(TRY IT): The material below contains a line with "purple hat: 4 -> 3" and a line with "purple screwdriver: 1 -> 2". Copy exactly those two lines and all lines between them.
—————
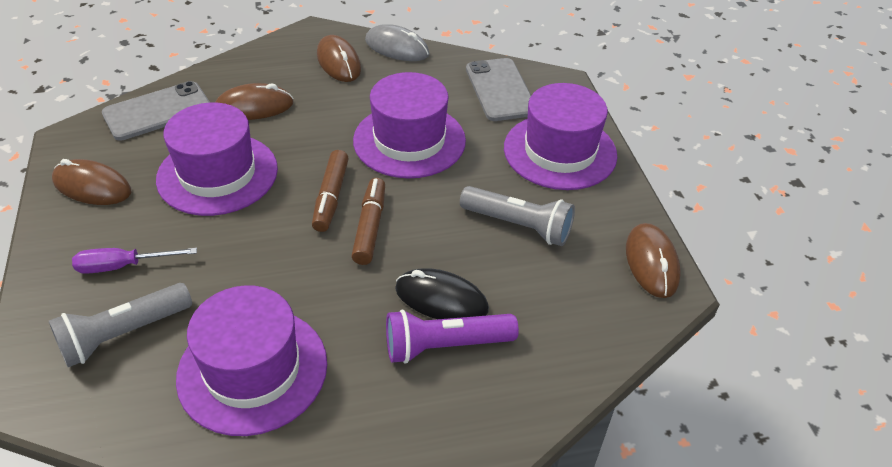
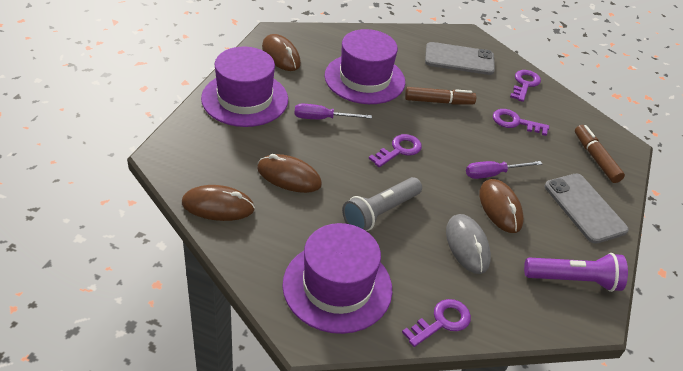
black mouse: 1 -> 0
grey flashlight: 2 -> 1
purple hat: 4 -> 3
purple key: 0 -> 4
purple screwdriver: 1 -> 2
—————
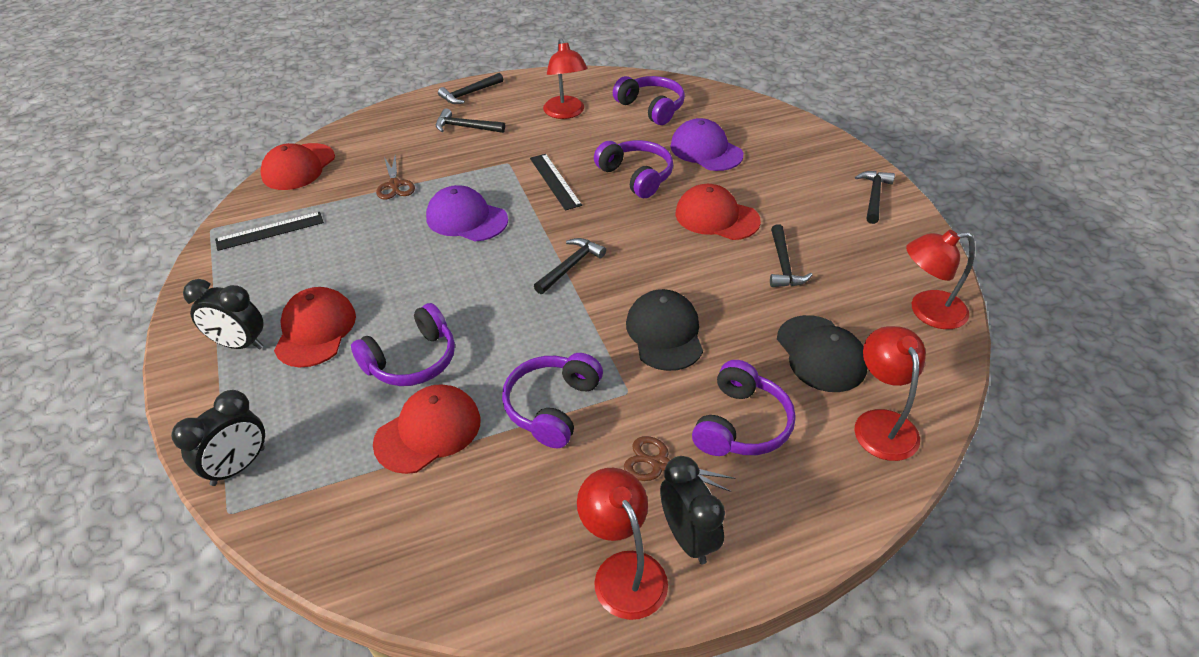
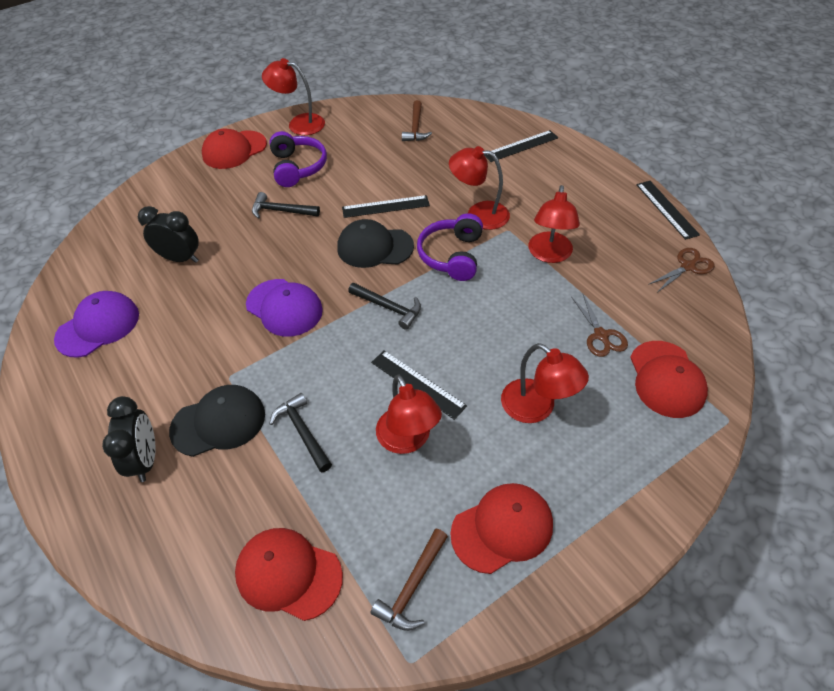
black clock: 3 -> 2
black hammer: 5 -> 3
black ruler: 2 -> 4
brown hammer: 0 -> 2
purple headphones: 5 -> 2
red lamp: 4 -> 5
—————
(WRITTEN ANSWER):
purple hat: 4 -> 3
purple key: 0 -> 4
purple screwdriver: 1 -> 2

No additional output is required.